§ **DIRECTIONS FOR THIS TASK**
The records follow. Transcribe only the lines from the line containing "camera: 145 degrees left, 0 degrees up" through the end, both ends included, and leave out the pictures.

···

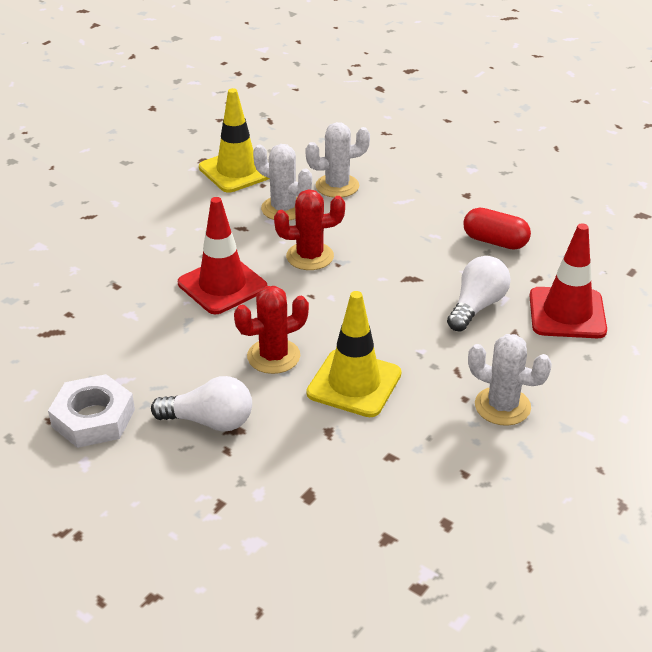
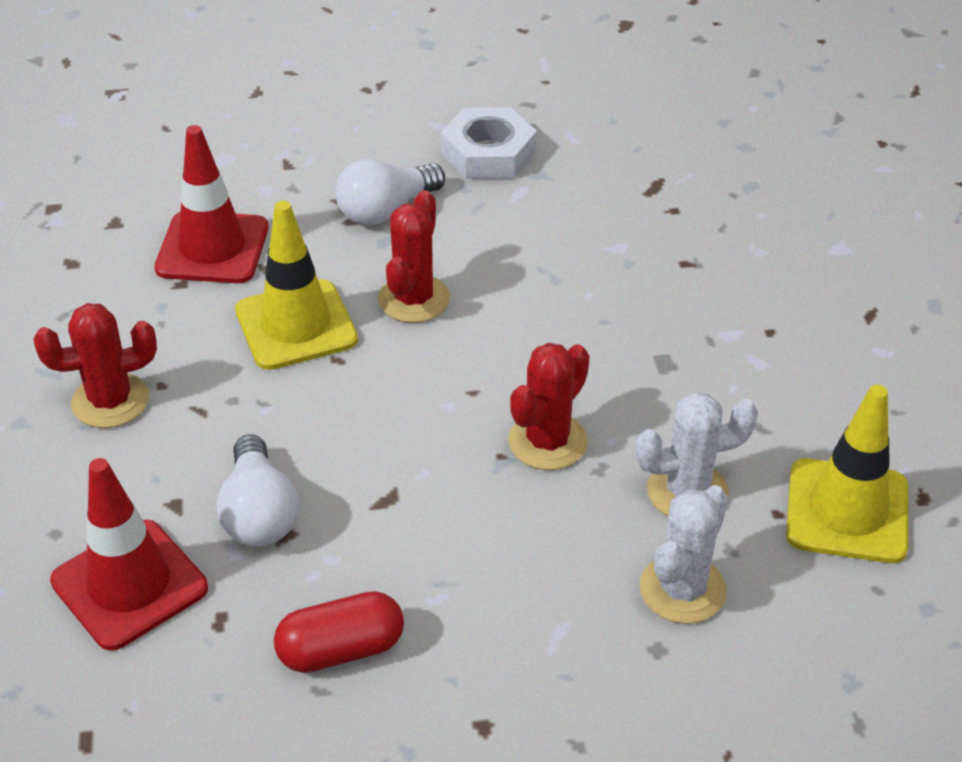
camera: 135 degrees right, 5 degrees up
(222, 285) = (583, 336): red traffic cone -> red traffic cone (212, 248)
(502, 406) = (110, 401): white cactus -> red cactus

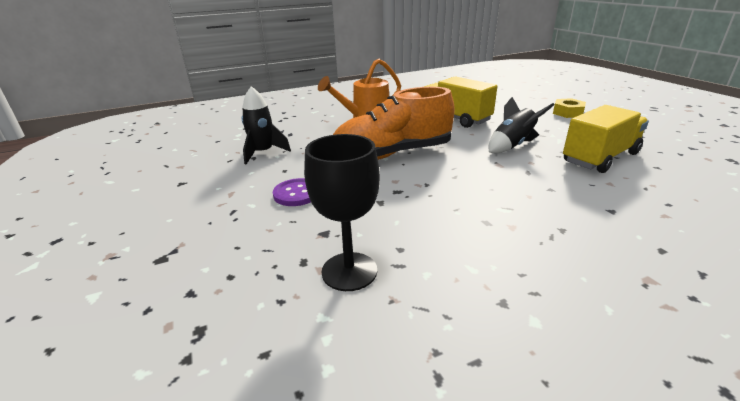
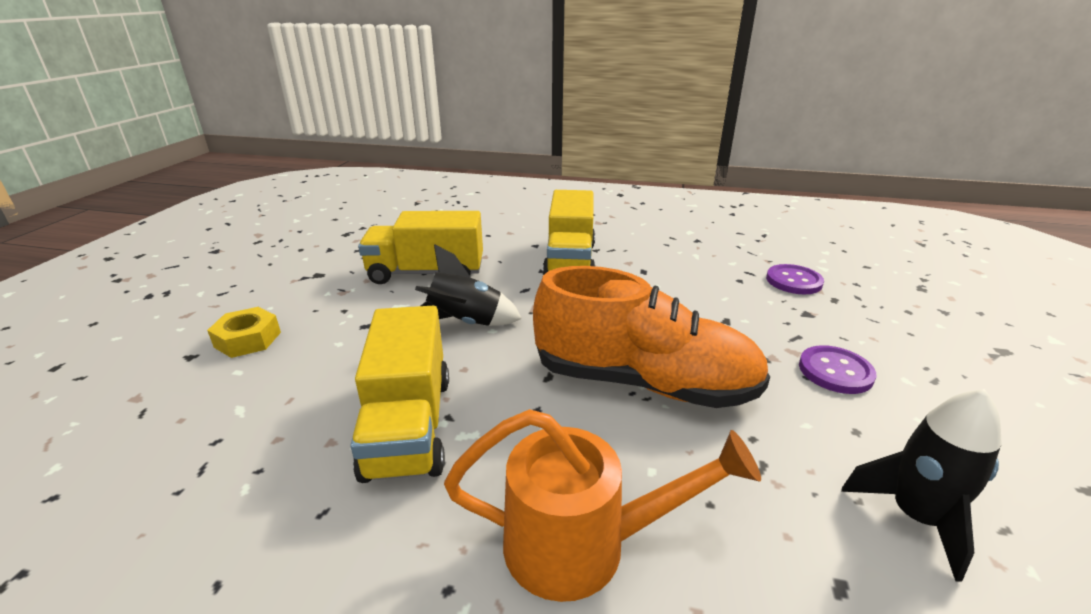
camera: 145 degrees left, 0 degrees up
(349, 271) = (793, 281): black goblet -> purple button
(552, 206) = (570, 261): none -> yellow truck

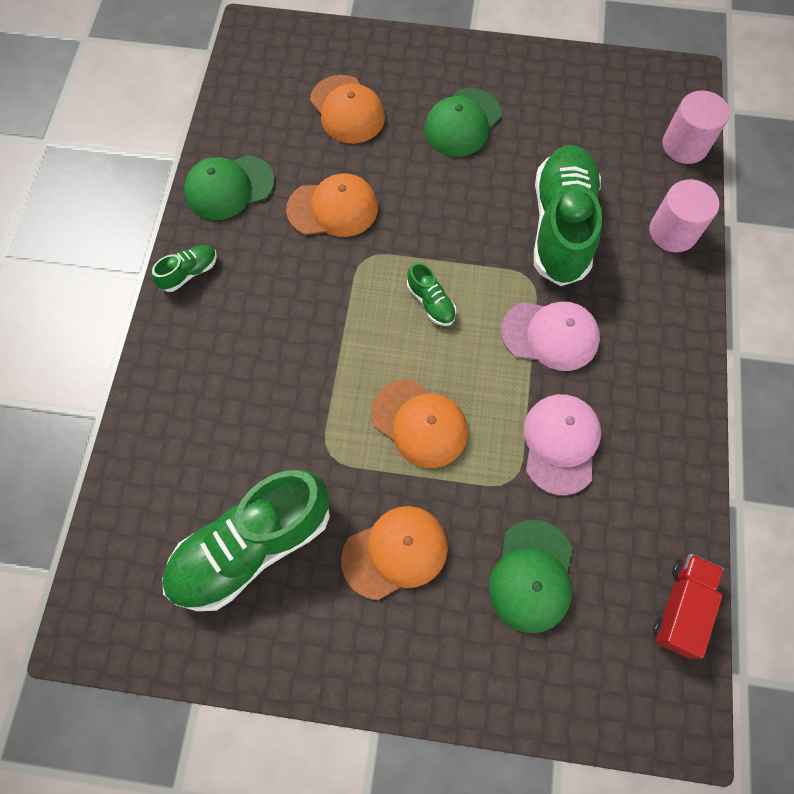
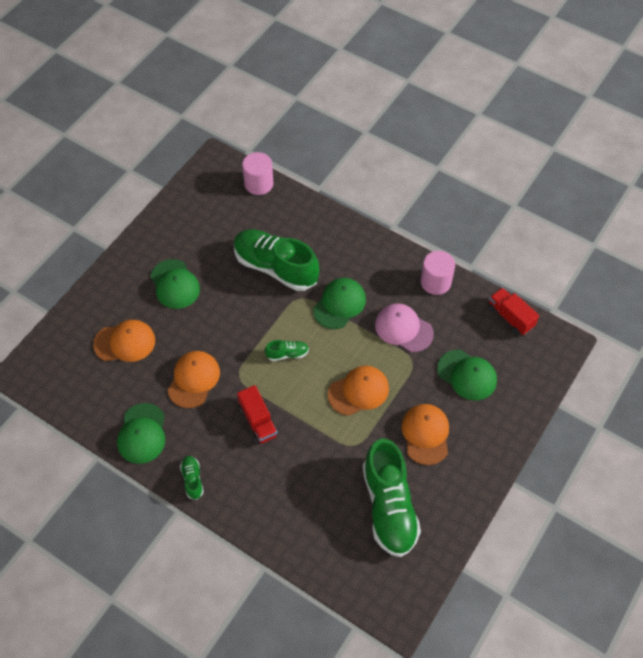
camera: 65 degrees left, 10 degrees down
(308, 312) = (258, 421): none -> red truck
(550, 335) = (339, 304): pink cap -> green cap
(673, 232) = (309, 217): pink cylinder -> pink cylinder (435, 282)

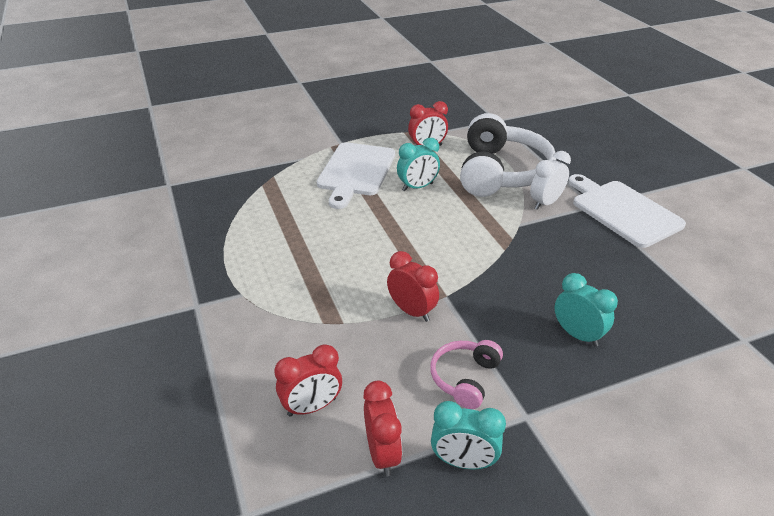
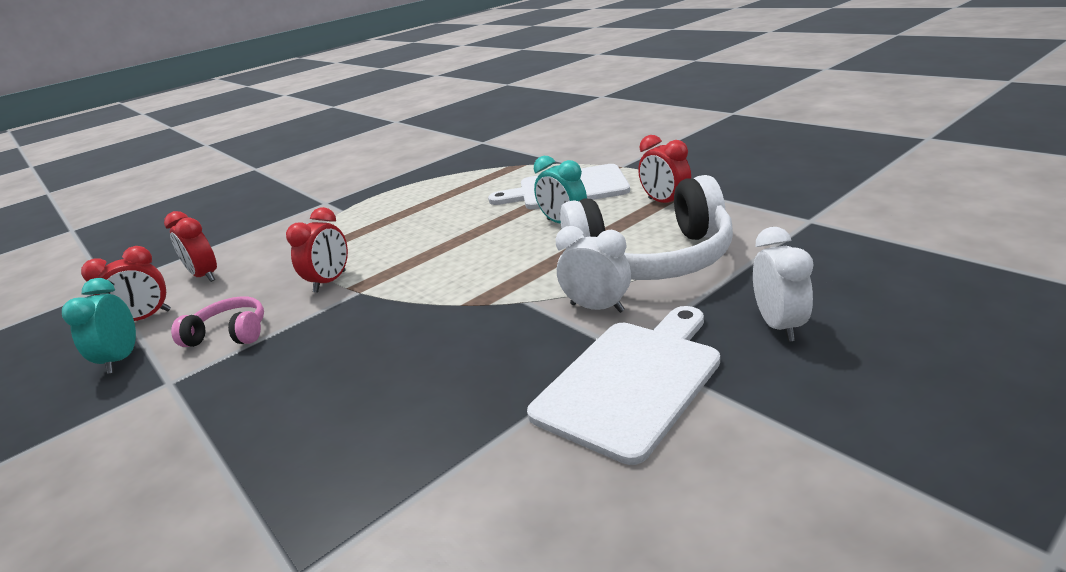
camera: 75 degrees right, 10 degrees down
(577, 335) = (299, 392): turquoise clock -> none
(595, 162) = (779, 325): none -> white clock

···

§ **WRITTEN RESPONSE**
camera: 145 degrees left, 0 degrees up
(349, 271) = (793, 281): black goblet -> purple button
(552, 206) = (570, 261): none -> yellow truck

camera: 65 degrees left, 10 degrees down
(308, 312) = (258, 421): none -> red truck
(550, 335) = (339, 304): pink cap -> green cap
(673, 232) = (309, 217): pink cylinder -> pink cylinder (435, 282)

camera: 75 degrees right, 10 degrees down
(577, 335) = (299, 392): turquoise clock -> none
(595, 162) = (779, 325): none -> white clock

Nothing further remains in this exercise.